Exercise prompt: Repeat exactly, and only, the lines of the entries below from the one with "camera: 105 degrees left, 5 degrees down" through the one with "(82, 347) = (487, 373): green", both ends included.

Supplied information:
+++

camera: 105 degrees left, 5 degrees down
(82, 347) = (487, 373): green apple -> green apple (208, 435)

+++

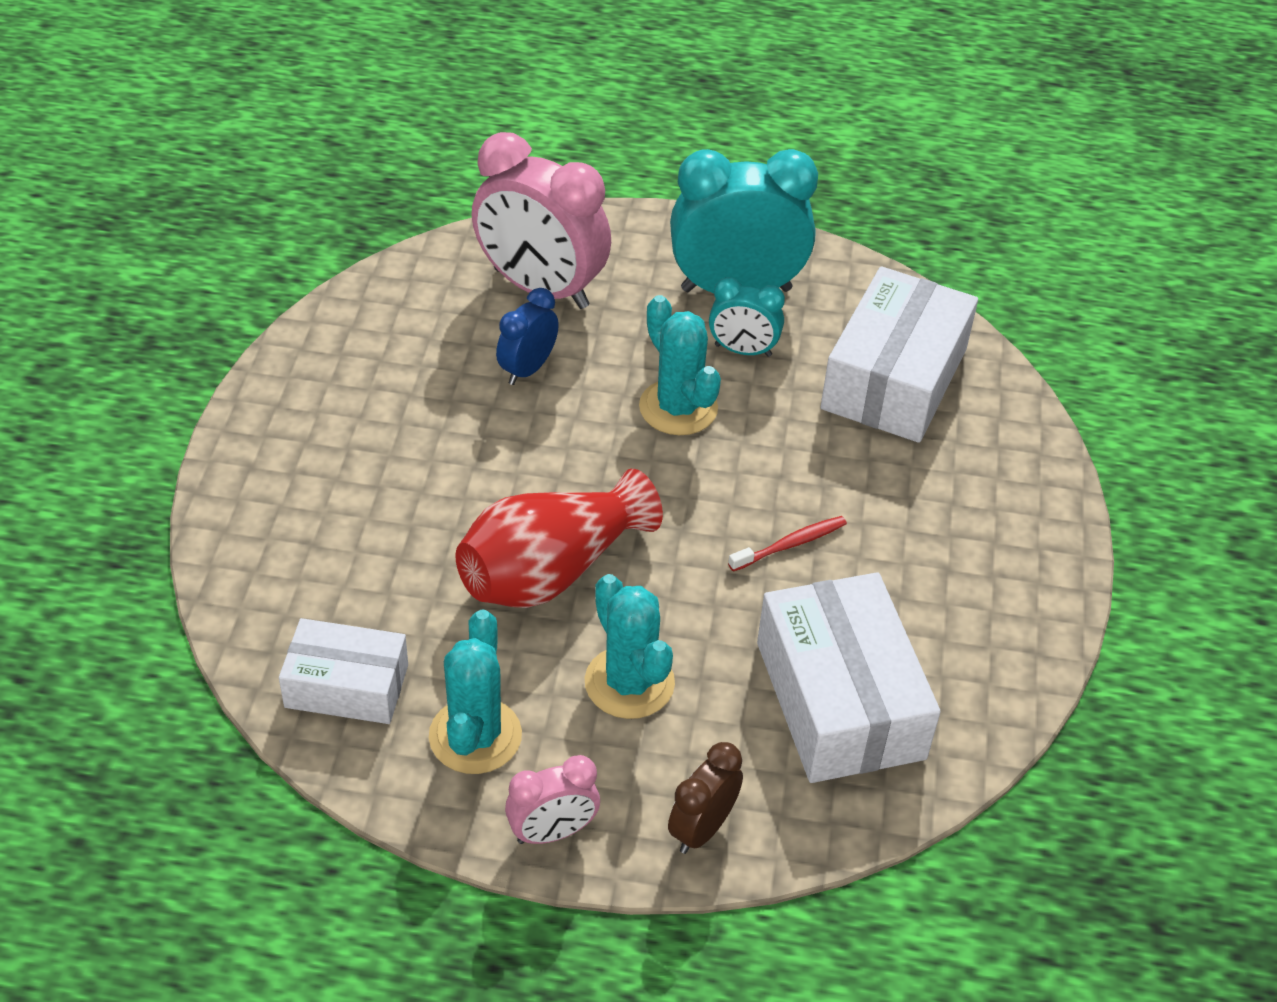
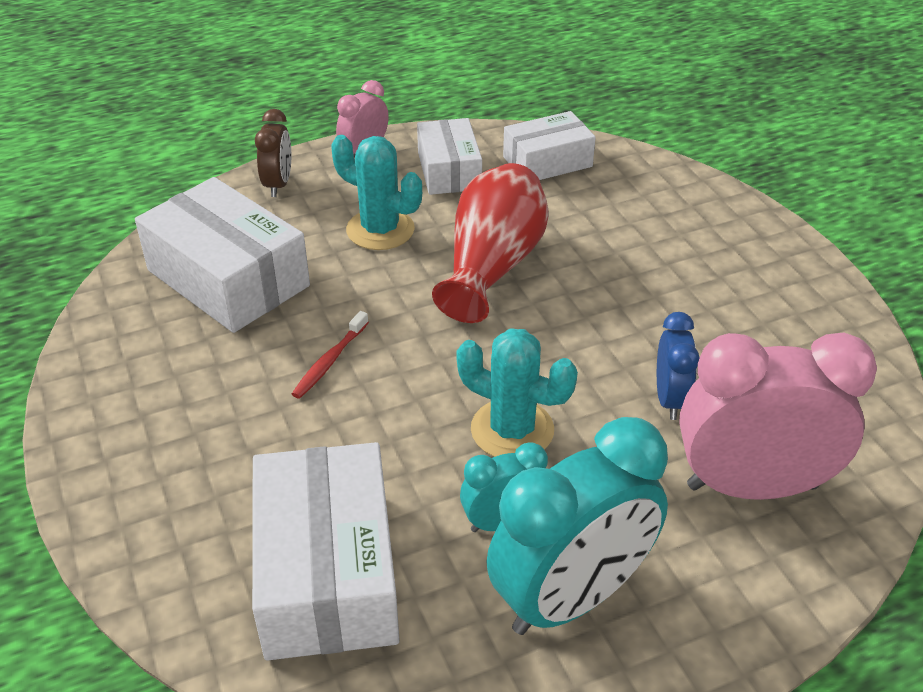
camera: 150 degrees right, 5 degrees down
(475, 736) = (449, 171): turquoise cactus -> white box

+++

Completed task:
camera: 105 degrees left, 5 degrees down
(82, 347) = (487, 373): green apple -> green apple (208, 435)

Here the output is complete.